### Aim of the exercise
Line count for "turned": give how many lines in the data below contain it, with no other words.

### Records from a data source
=====
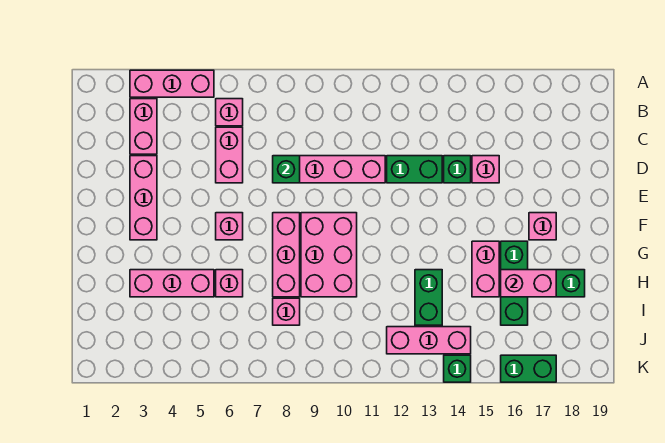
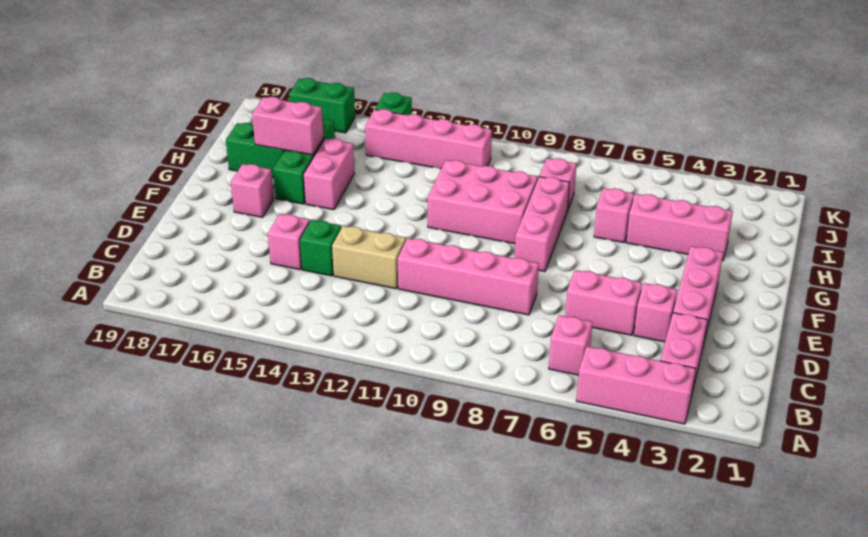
pink 1x2 brick [216,127,243,183] -> pink 1x2 brick turned to [565,270,642,335]
green 1x1 brick [273,156,300,183] -> none
green 1x2 brick [387,156,442,183] -> tan 1x2 brick [332,226,406,289]
pink 1x1 brick [216,213,243,240] -> pink 1x1 brick moved to [634,283,677,342]
pink 2x3 brick [301,213,357,297] -> pink 2x3 brick turned to [428,160,538,244]
green 1x2 brick [415,270,442,325] -> none
pink 1x3 brick [387,327,471,354] -> pink 1x4 brick [365,109,492,169]

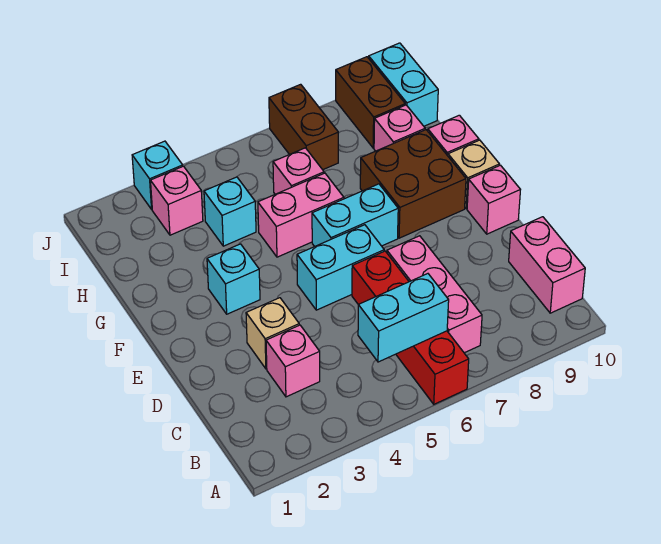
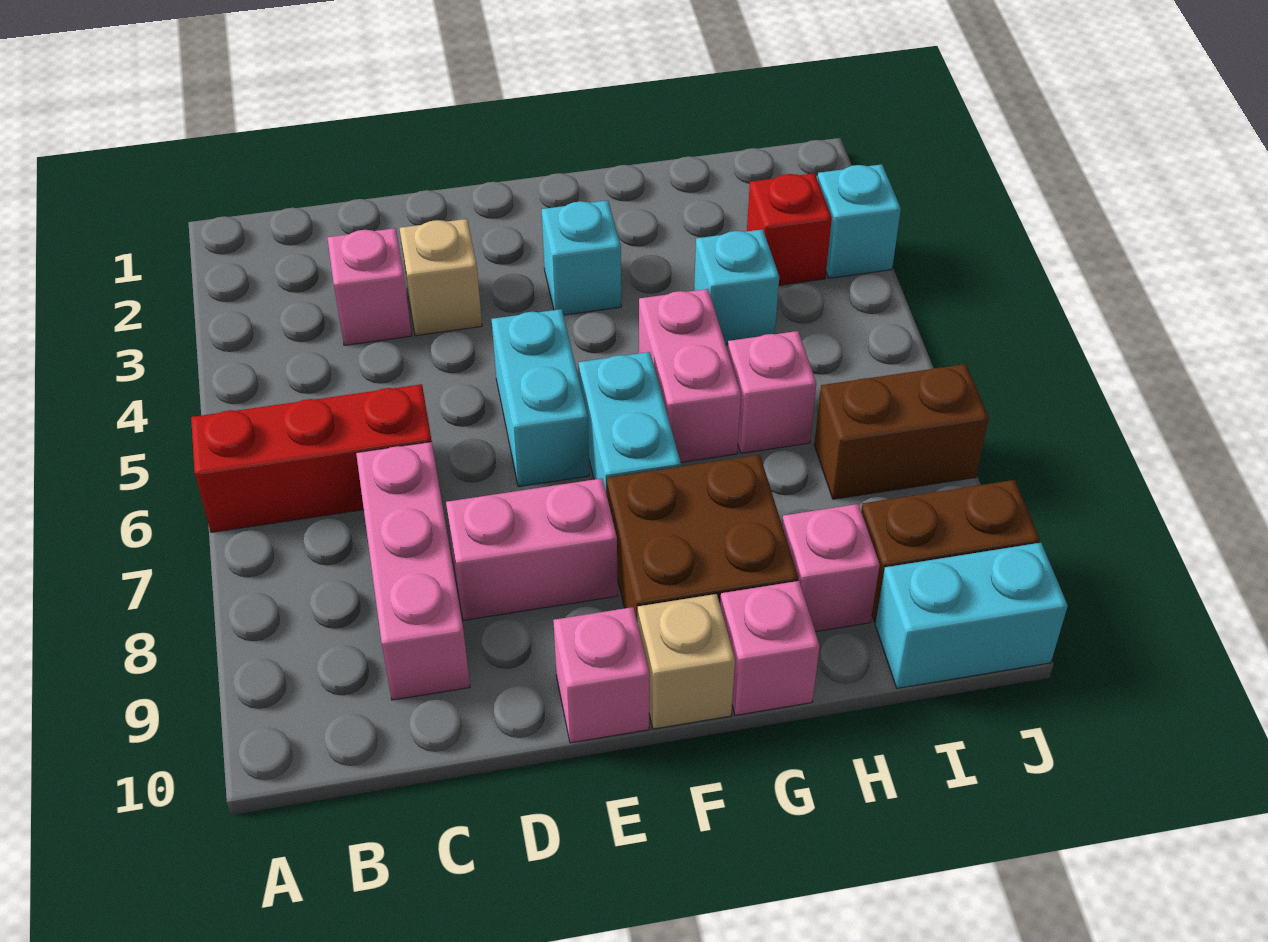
red 1x4 brick [352,251,469,404] -> red 1x3 brick [191,384,432,532]
cyan 1x2 brick [358,274,449,362] -> none
pink 1x3 brick [387,236,482,353] -> pink 1x3 brick turned to [356,442,470,700]
pink 1x2 brick [509,217,585,313] -> pink 1x2 brick moved to [446,478,618,620]
pink 1x1 brick [150,166,203,235] -> red 1x1 brick [747,173,832,285]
=====
### Exercise result
3